## Content revision data
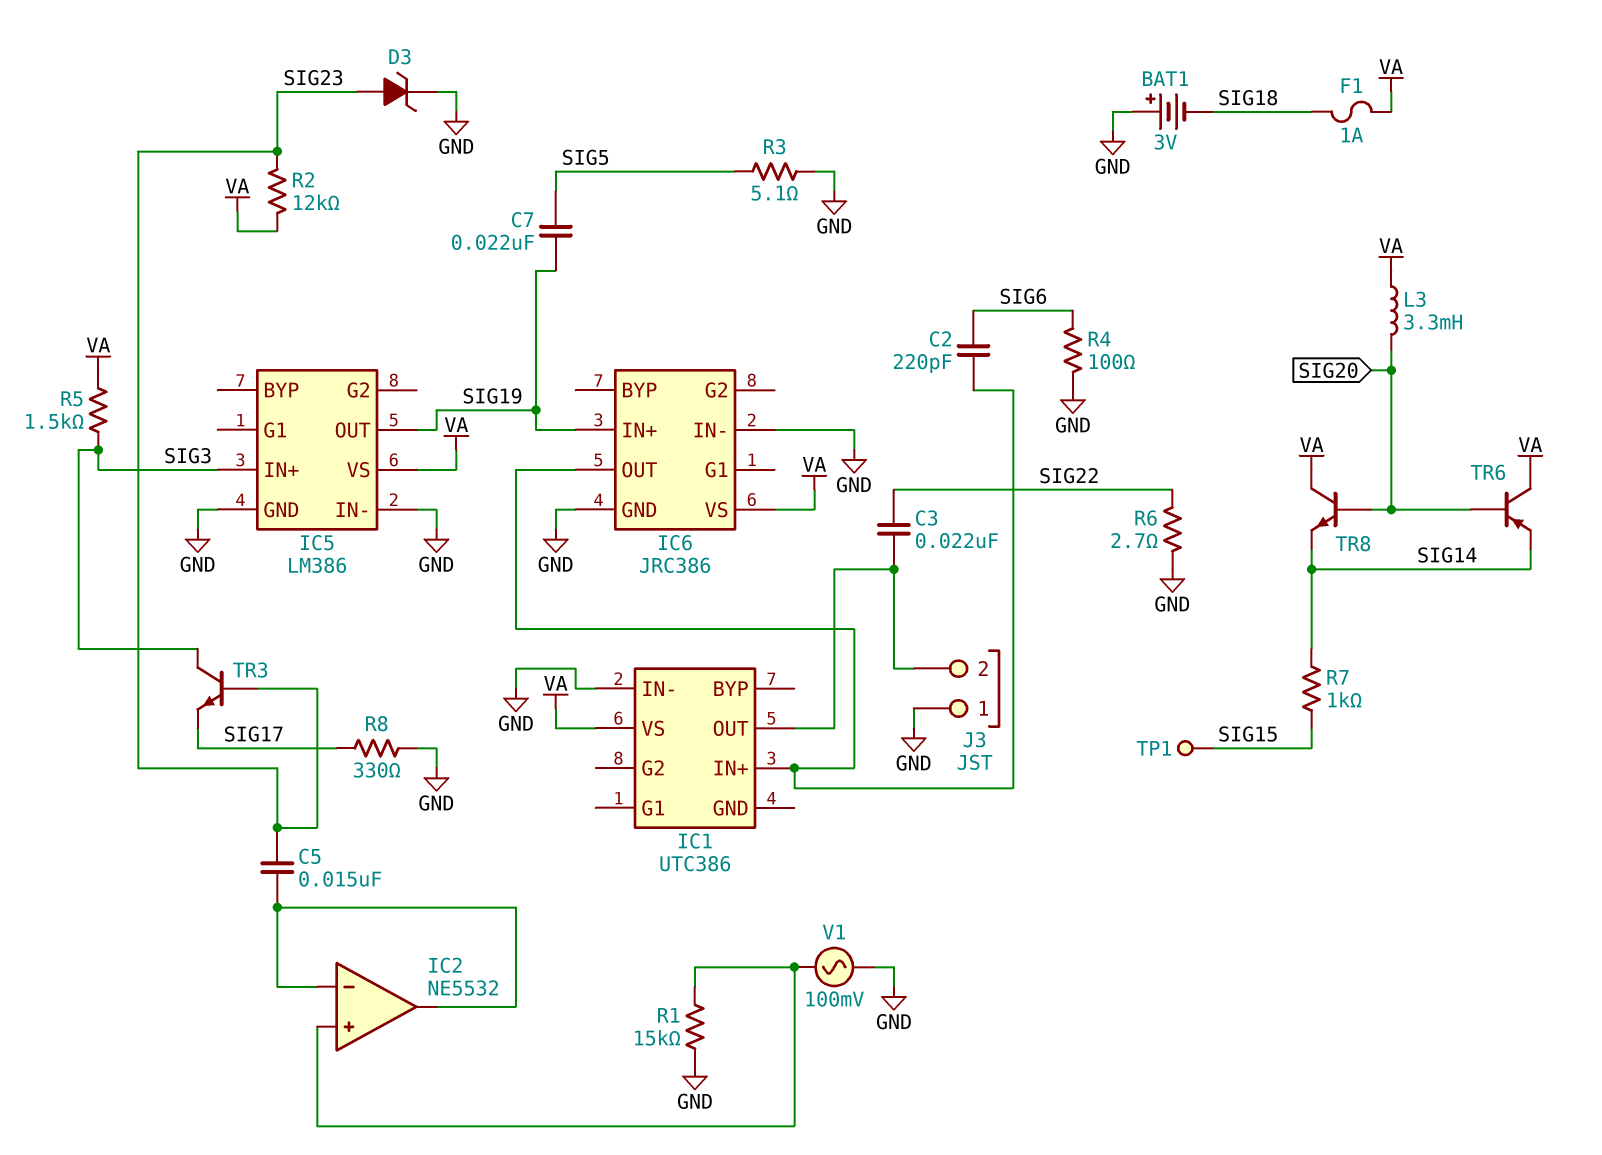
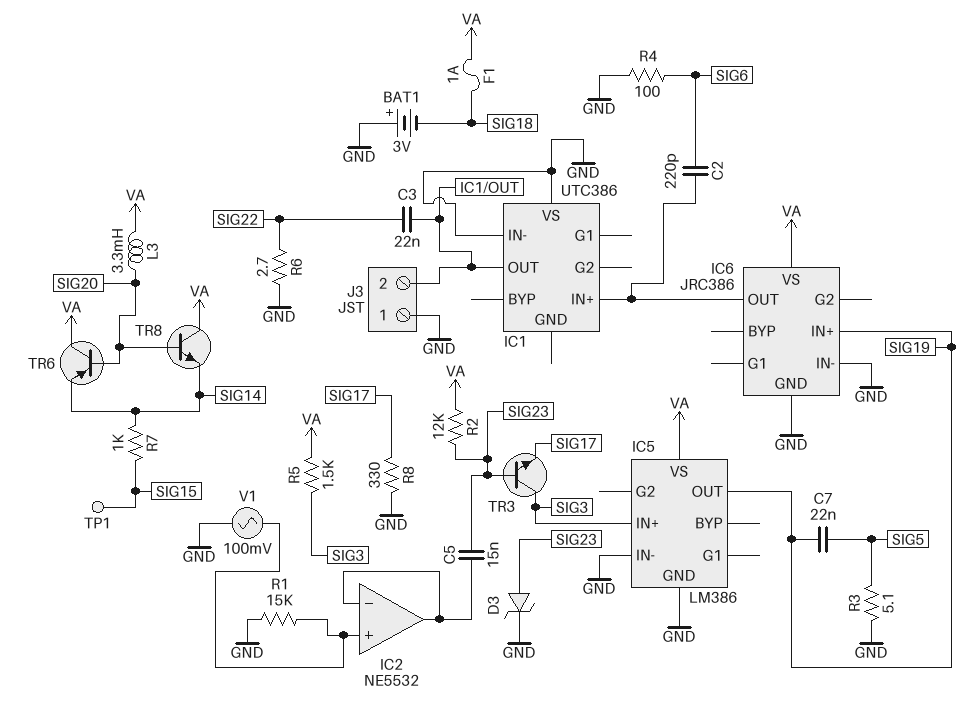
IC1 pin VS: VA -> GND

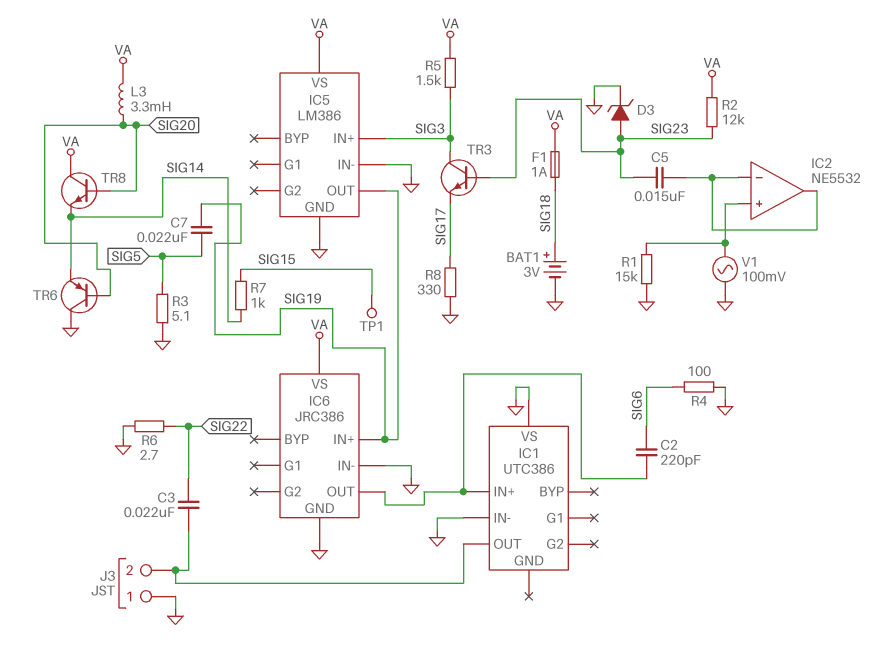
BAT1: 3V (plus GND, minus SIG18) -> 3V (plus SIG18, minus GND)
TR6: PNP (B SIG20, C VA, E SIG14) -> PNP (B SIG20, C GND, E SIG14)

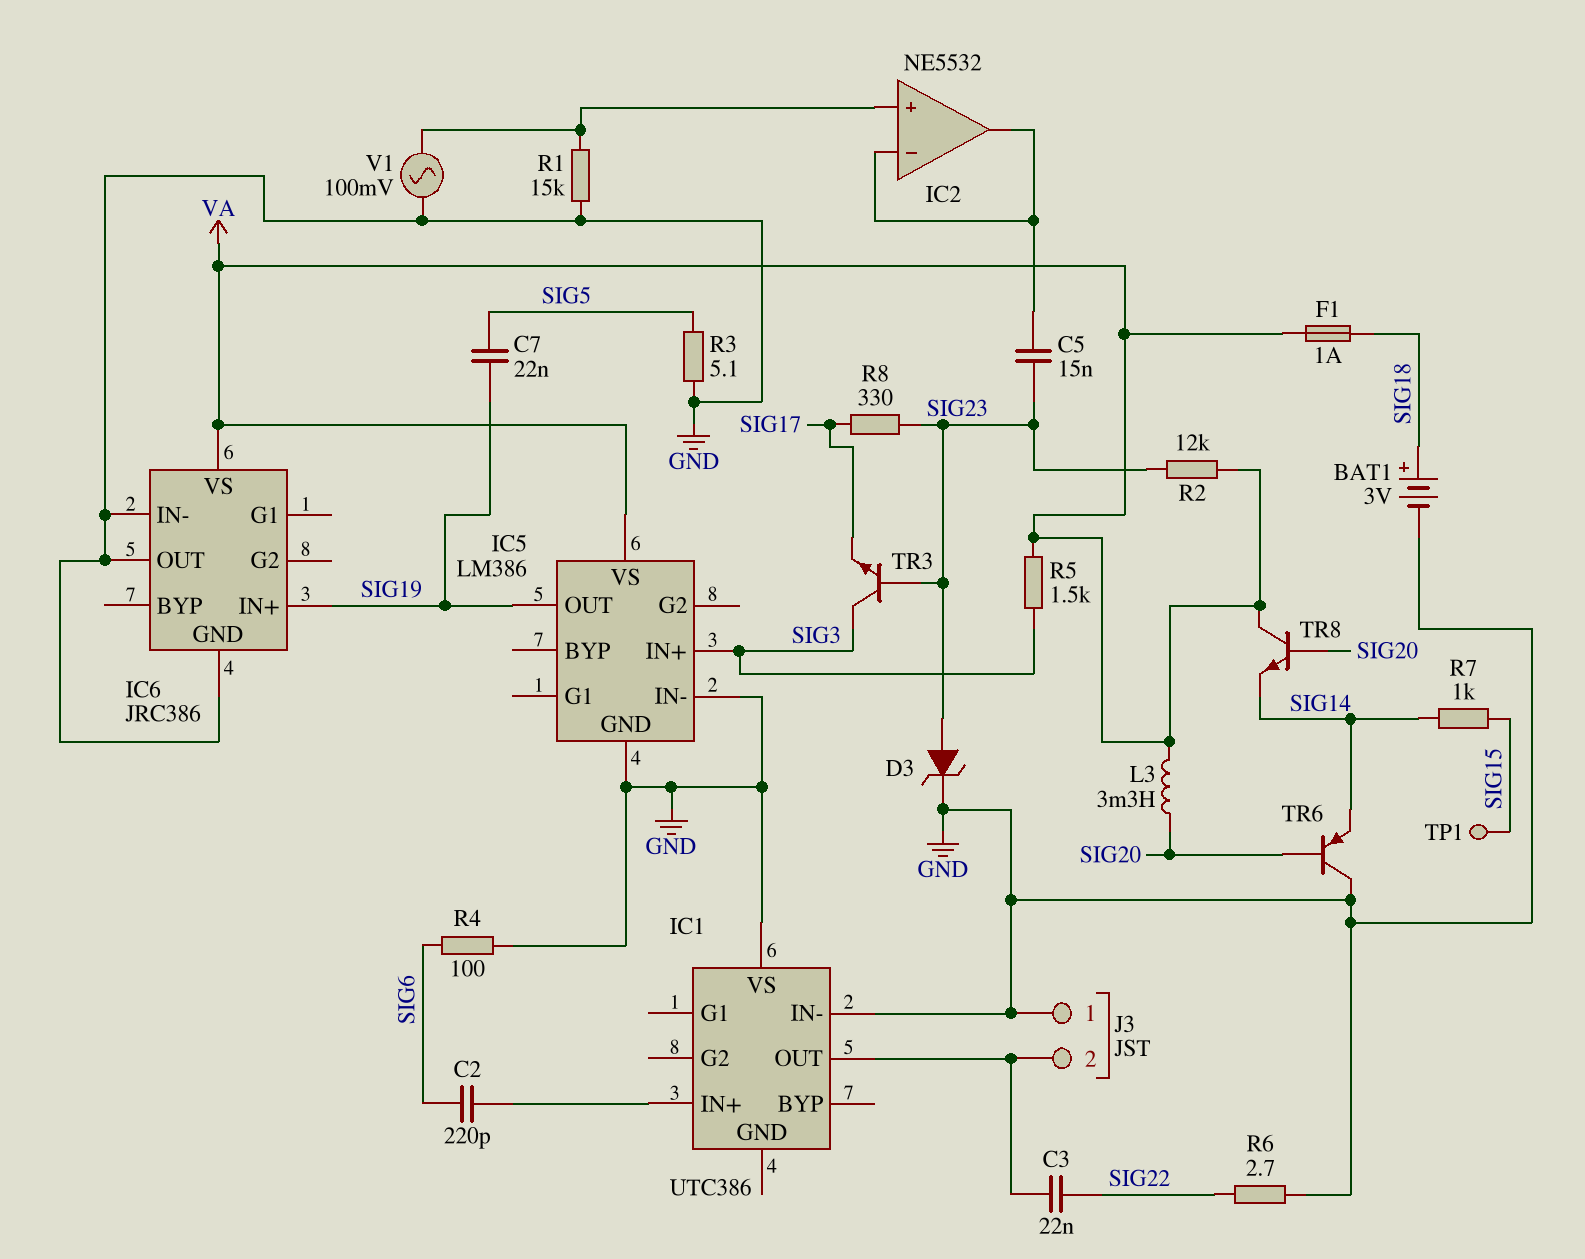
IC6 pin OUT: IC1/IN+ -> GND
R8: 330 (GND, SIG17) -> 330 (SIG17, SIG23)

## Exercise prompt
Please transcribe word for word the lines from the one bearing "TR6: PNP (B" through the last line of the records above, omitting the pictures.

## Result of the task
TR6: PNP (B SIG20, C VA, E SIG14) -> PNP (B SIG20, C GND, E SIG14)

IC6 pin OUT: IC1/IN+ -> GND
R8: 330 (GND, SIG17) -> 330 (SIG17, SIG23)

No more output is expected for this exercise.